:: Records for this exercise ::
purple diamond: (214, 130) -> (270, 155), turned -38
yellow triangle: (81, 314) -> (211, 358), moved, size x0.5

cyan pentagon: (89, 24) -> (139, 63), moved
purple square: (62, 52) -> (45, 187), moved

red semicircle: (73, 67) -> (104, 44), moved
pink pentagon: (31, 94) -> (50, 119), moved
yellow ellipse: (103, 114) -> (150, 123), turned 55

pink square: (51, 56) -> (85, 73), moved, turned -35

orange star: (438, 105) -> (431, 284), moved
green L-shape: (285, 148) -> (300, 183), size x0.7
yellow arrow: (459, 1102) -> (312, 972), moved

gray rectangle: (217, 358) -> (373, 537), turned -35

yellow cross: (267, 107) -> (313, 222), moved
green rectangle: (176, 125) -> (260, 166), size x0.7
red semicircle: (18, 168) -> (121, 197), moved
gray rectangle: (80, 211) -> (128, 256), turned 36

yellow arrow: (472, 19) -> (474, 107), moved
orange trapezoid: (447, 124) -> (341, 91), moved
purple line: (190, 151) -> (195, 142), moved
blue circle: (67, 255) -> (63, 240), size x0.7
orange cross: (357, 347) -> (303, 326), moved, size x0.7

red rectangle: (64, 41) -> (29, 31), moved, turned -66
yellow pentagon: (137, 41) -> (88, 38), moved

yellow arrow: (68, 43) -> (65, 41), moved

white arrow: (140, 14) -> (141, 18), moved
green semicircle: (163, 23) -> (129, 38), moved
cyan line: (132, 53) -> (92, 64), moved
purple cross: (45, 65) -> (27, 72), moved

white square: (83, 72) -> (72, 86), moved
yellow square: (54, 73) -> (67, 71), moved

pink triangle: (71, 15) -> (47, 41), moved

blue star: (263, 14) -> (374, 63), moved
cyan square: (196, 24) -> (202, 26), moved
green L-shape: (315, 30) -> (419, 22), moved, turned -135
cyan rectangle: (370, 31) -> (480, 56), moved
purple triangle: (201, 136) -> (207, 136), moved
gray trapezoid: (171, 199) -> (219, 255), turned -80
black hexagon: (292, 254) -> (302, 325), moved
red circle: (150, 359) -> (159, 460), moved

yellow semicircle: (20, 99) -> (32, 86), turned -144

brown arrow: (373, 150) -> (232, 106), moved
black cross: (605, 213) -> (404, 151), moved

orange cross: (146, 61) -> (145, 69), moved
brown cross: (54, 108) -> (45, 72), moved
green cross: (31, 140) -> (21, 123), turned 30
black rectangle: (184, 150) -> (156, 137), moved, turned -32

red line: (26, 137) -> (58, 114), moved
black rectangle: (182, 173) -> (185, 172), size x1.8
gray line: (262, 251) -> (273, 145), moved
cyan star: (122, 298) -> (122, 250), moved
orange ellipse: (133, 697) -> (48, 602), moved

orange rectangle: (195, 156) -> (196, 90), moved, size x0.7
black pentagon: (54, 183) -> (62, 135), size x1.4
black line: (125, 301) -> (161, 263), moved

:: Work instructions ::
The answer must be the full listing, returned exactly as given.

:: Written answer ::
purple diamond: (214, 130) -> (270, 155), turned -38
yellow triangle: (81, 314) -> (211, 358), moved, size x0.5

cyan pentagon: (89, 24) -> (139, 63), moved
purple square: (62, 52) -> (45, 187), moved

red semicircle: (73, 67) -> (104, 44), moved
pink pentagon: (31, 94) -> (50, 119), moved
yellow ellipse: (103, 114) -> (150, 123), turned 55

pink square: (51, 56) -> (85, 73), moved, turned -35

orange star: (438, 105) -> (431, 284), moved
green L-shape: (285, 148) -> (300, 183), size x0.7
yellow arrow: (459, 1102) -> (312, 972), moved

gray rectangle: (217, 358) -> (373, 537), turned -35

yellow cross: (267, 107) -> (313, 222), moved
green rectangle: (176, 125) -> (260, 166), size x0.7
red semicircle: (18, 168) -> (121, 197), moved
gray rectangle: (80, 211) -> (128, 256), turned 36

yellow arrow: (472, 19) -> (474, 107), moved
orange trapezoid: (447, 124) -> (341, 91), moved
purple line: (190, 151) -> (195, 142), moved
blue circle: (67, 255) -> (63, 240), size x0.7
orange cross: (357, 347) -> (303, 326), moved, size x0.7

red rectangle: (64, 41) -> (29, 31), moved, turned -66
yellow pentagon: (137, 41) -> (88, 38), moved

yellow arrow: (68, 43) -> (65, 41), moved

white arrow: (140, 14) -> (141, 18), moved
green semicircle: (163, 23) -> (129, 38), moved
cyan line: (132, 53) -> (92, 64), moved
purple cross: (45, 65) -> (27, 72), moved

white square: (83, 72) -> (72, 86), moved
yellow square: (54, 73) -> (67, 71), moved

pink triangle: (71, 15) -> (47, 41), moved

blue star: (263, 14) -> (374, 63), moved
cyan square: (196, 24) -> (202, 26), moved
green L-shape: (315, 30) -> (419, 22), moved, turned -135
cyan rectangle: (370, 31) -> (480, 56), moved
purple triangle: (201, 136) -> (207, 136), moved
gray trapezoid: (171, 199) -> (219, 255), turned -80
black hexagon: (292, 254) -> (302, 325), moved
red circle: (150, 359) -> (159, 460), moved

yellow semicircle: (20, 99) -> (32, 86), turned -144

brown arrow: (373, 150) -> (232, 106), moved
black cross: (605, 213) -> (404, 151), moved

orange cross: (146, 61) -> (145, 69), moved
brown cross: (54, 108) -> (45, 72), moved
green cross: (31, 140) -> (21, 123), turned 30
black rectangle: (184, 150) -> (156, 137), moved, turned -32

red line: (26, 137) -> (58, 114), moved
black rectangle: (182, 173) -> (185, 172), size x1.8
gray line: (262, 251) -> (273, 145), moved
cyan star: (122, 298) -> (122, 250), moved
orange ellipse: (133, 697) -> (48, 602), moved

orange rectangle: (195, 156) -> (196, 90), moved, size x0.7
black pentagon: (54, 183) -> (62, 135), size x1.4
black line: (125, 301) -> (161, 263), moved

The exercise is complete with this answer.